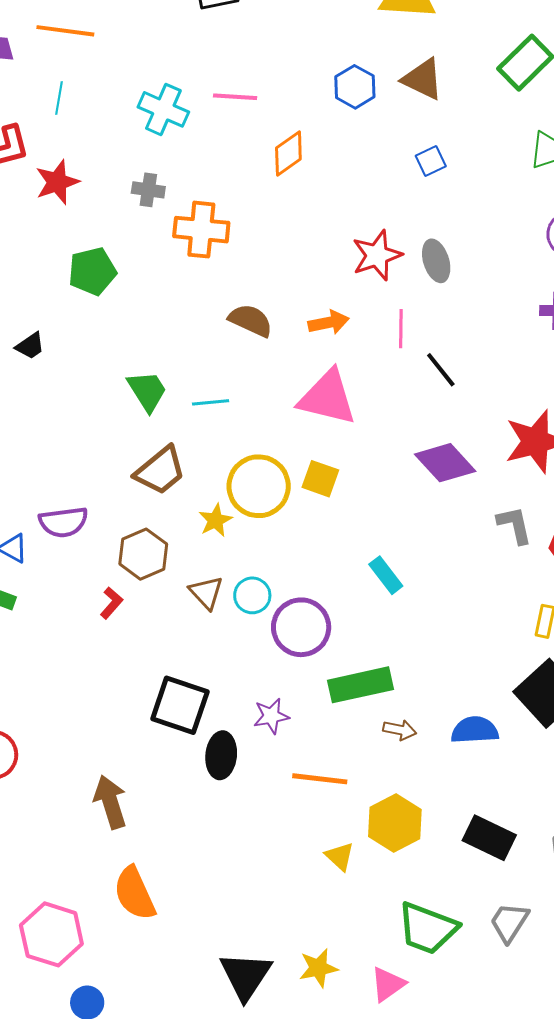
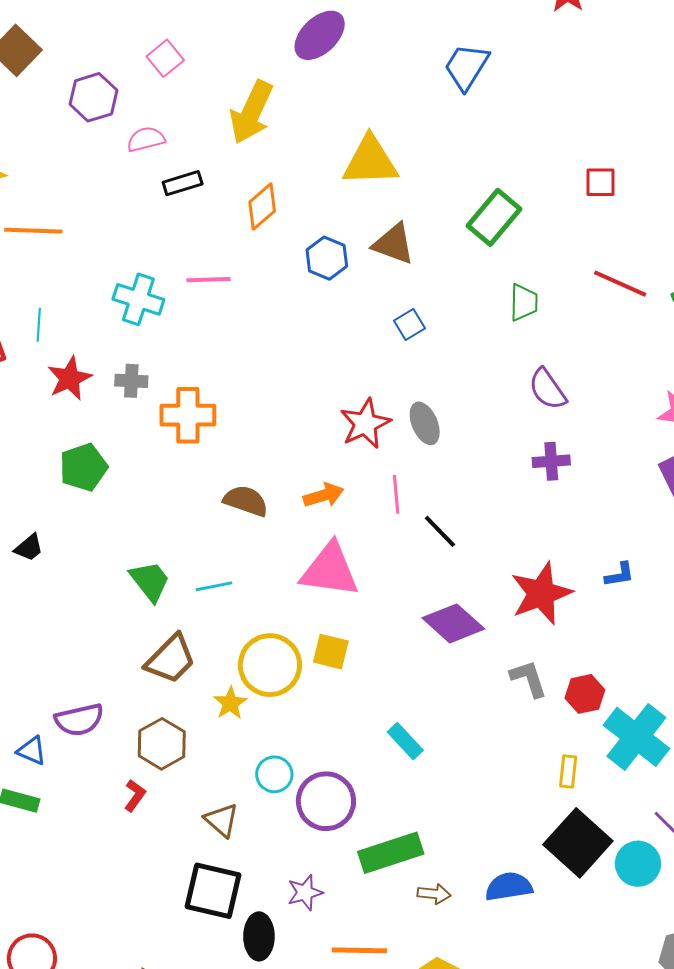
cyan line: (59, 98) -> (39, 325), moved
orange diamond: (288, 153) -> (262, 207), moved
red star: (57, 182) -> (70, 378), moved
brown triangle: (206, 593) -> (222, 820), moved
══════
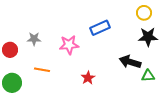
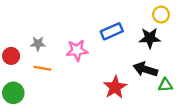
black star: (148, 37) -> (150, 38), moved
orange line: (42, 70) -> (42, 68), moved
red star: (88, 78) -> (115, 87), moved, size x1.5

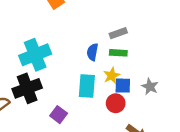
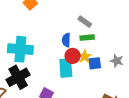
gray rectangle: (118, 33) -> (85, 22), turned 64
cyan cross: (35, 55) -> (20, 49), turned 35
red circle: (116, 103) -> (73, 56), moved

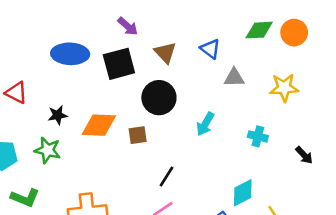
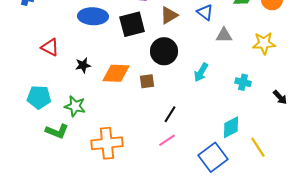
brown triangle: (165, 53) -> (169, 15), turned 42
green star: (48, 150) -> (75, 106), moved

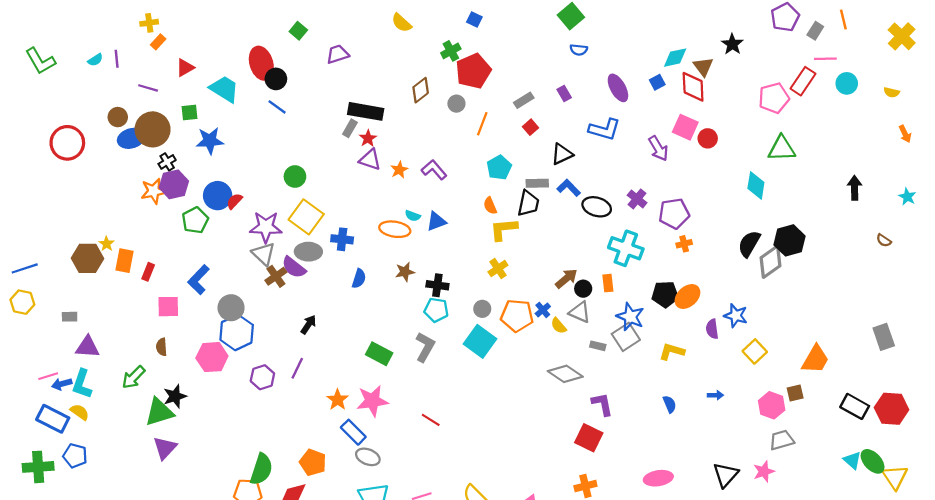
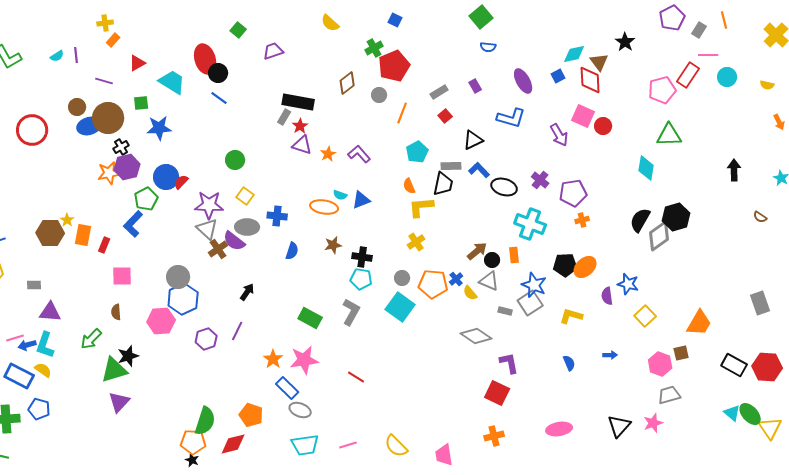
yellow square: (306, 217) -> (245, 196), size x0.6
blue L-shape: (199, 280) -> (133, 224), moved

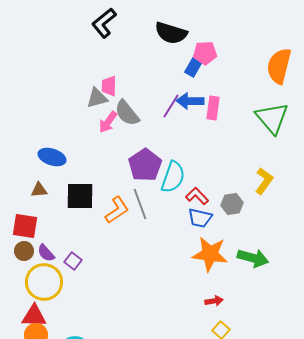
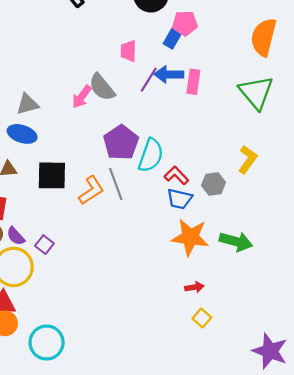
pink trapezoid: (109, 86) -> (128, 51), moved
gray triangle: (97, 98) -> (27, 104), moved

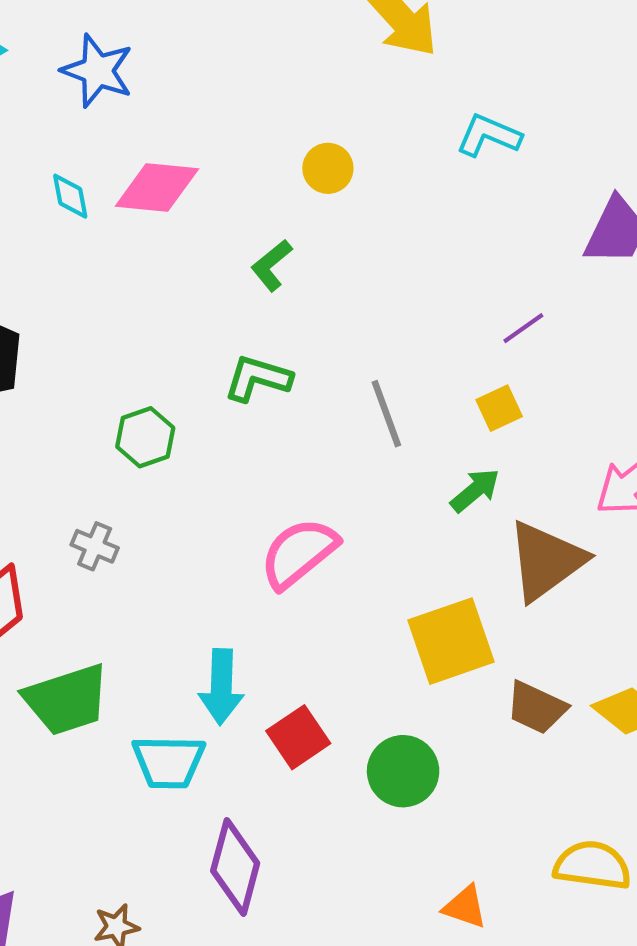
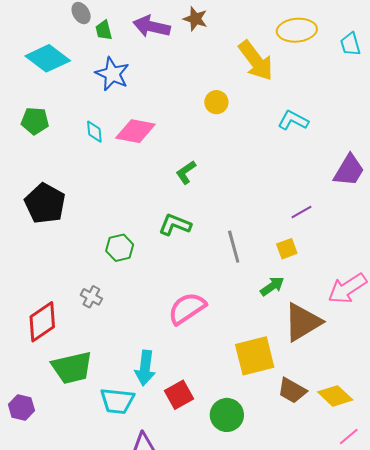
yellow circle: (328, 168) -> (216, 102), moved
══════
- _Problem details_:
For the records above, state how many lines contain "brown", and nothing more.

- _Response area_:
2